◆ **TASK STATEMENT**
Would you copy the records exactly, leaving the pictures out?

◆ **Records excerpted from a collection**
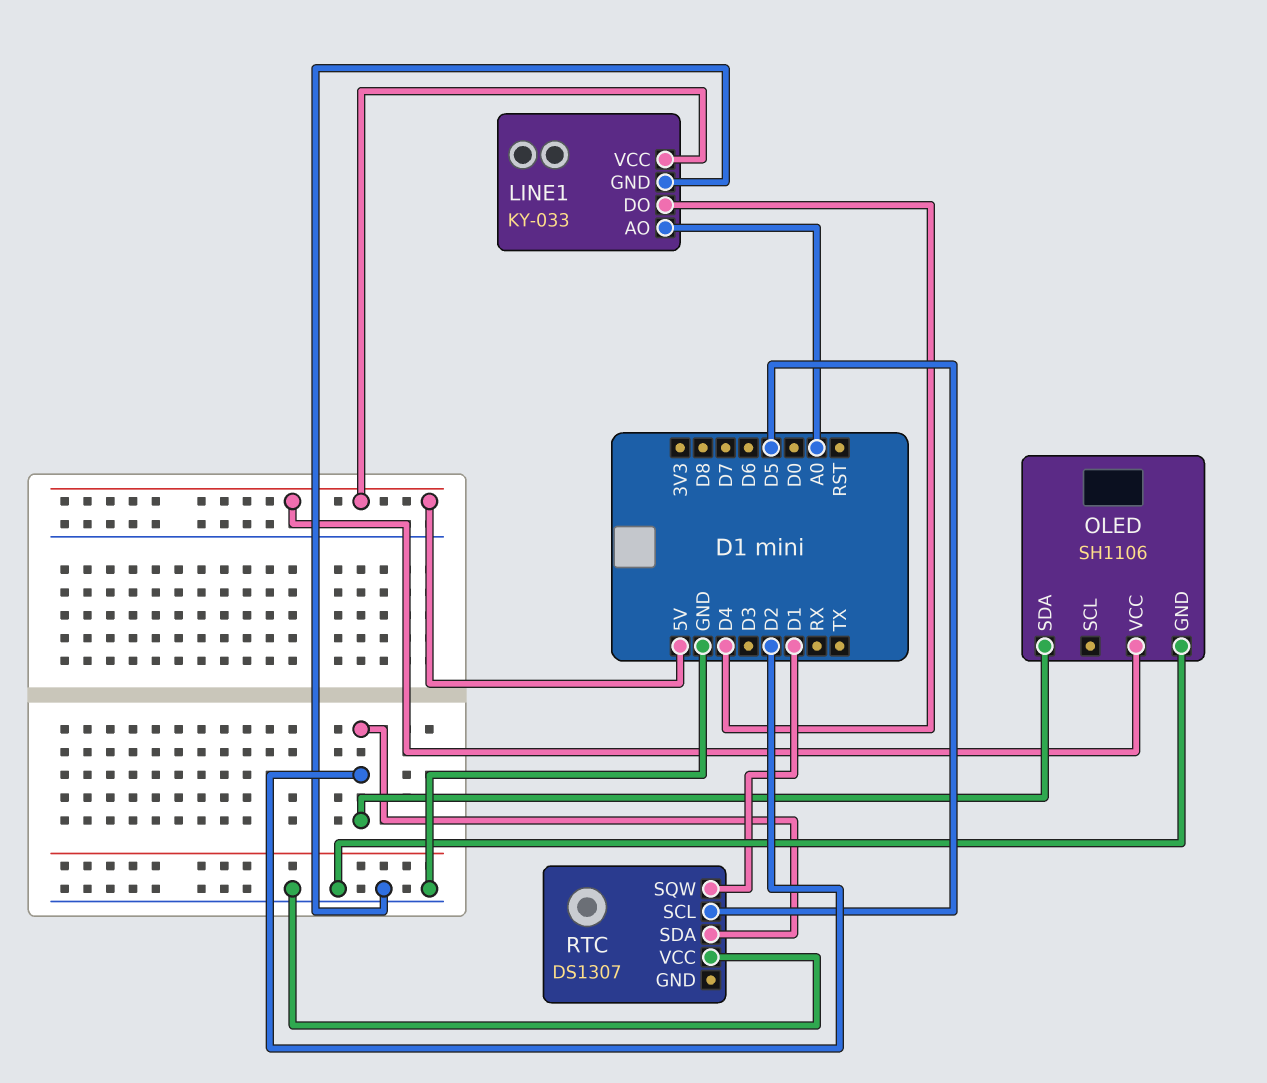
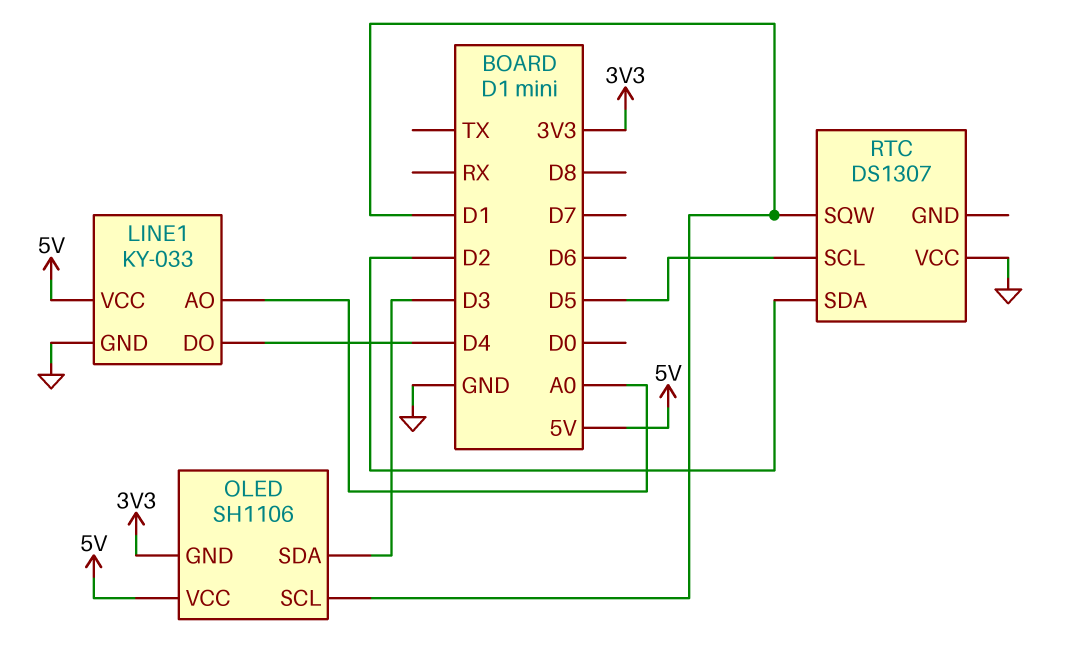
OLED pin GND: GND -> 3V3
OLED pin SCL: none -> D1
OLED pin SDA: D2 -> D3

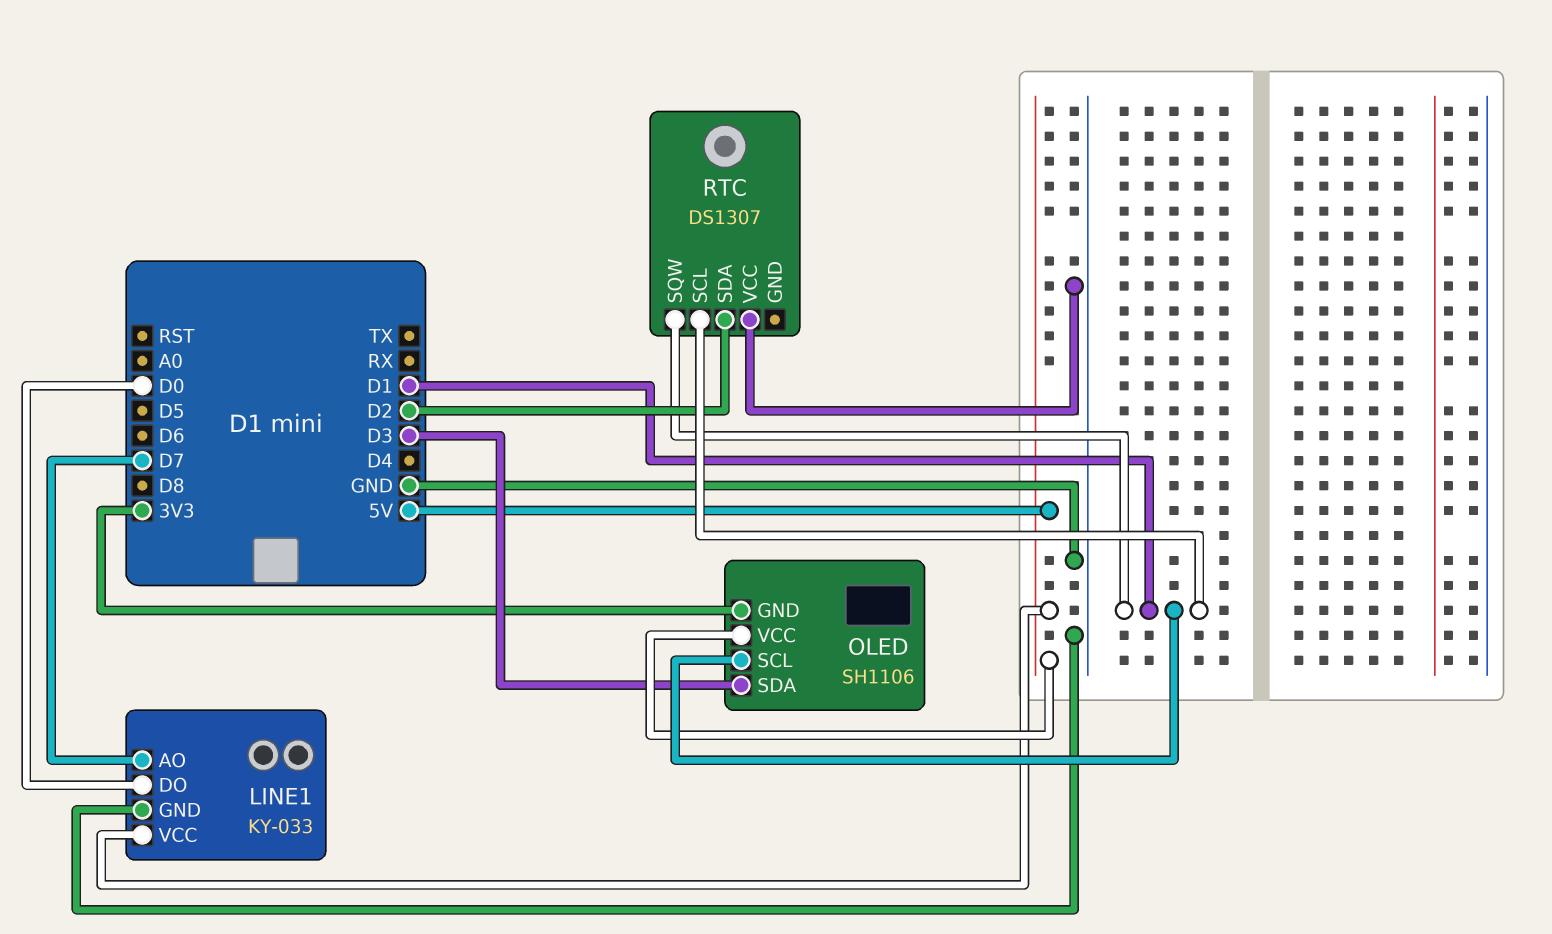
LINE1 pin AO: A0 -> D7
LINE1 pin DO: D4 -> D0
RTC pin SCL: D5 -> D1

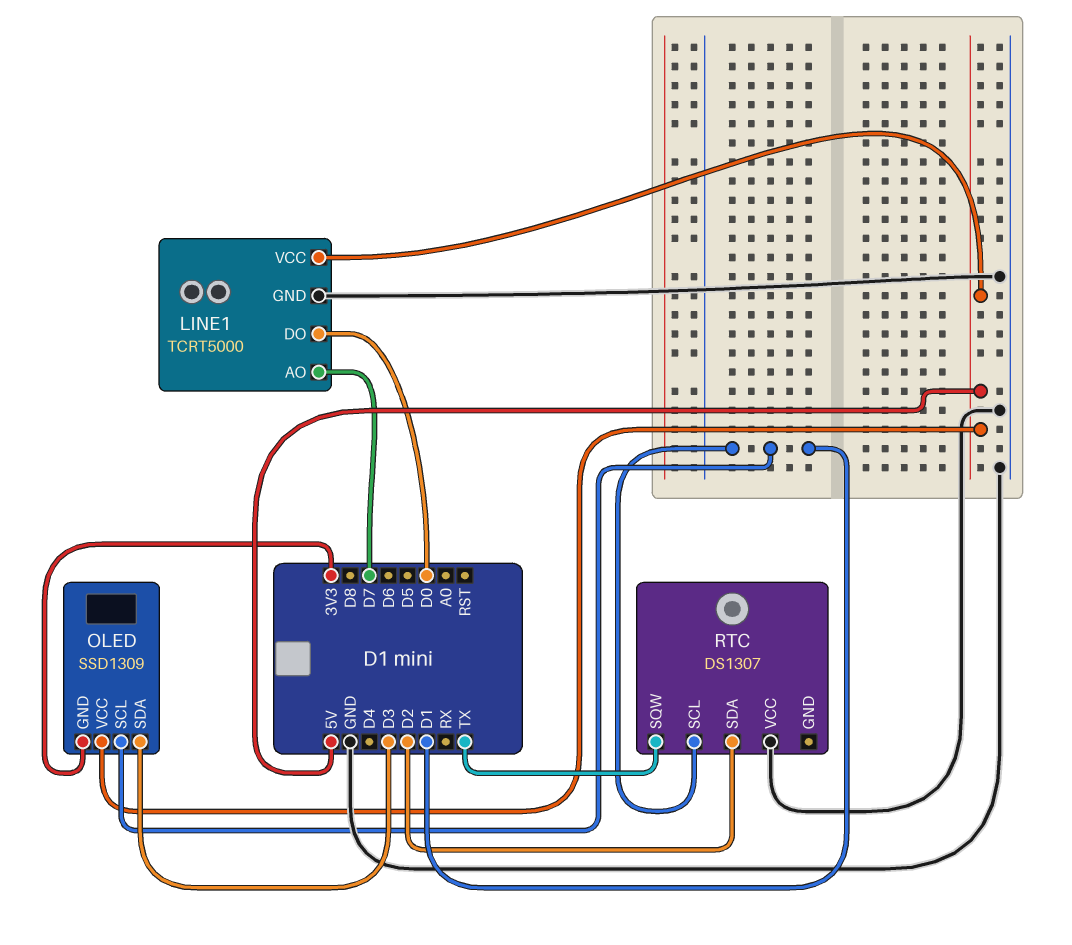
LINE1: KY-033 -> TCRT5000
OLED: SH1106 -> SSD1309
RTC pin SQW: D1 -> TX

◆ **RESPONSE AREA**
OLED pin GND: GND -> 3V3
OLED pin SCL: none -> D1
OLED pin SDA: D2 -> D3

LINE1 pin AO: A0 -> D7
LINE1 pin DO: D4 -> D0
RTC pin SCL: D5 -> D1

LINE1: KY-033 -> TCRT5000
OLED: SH1106 -> SSD1309
RTC pin SQW: D1 -> TX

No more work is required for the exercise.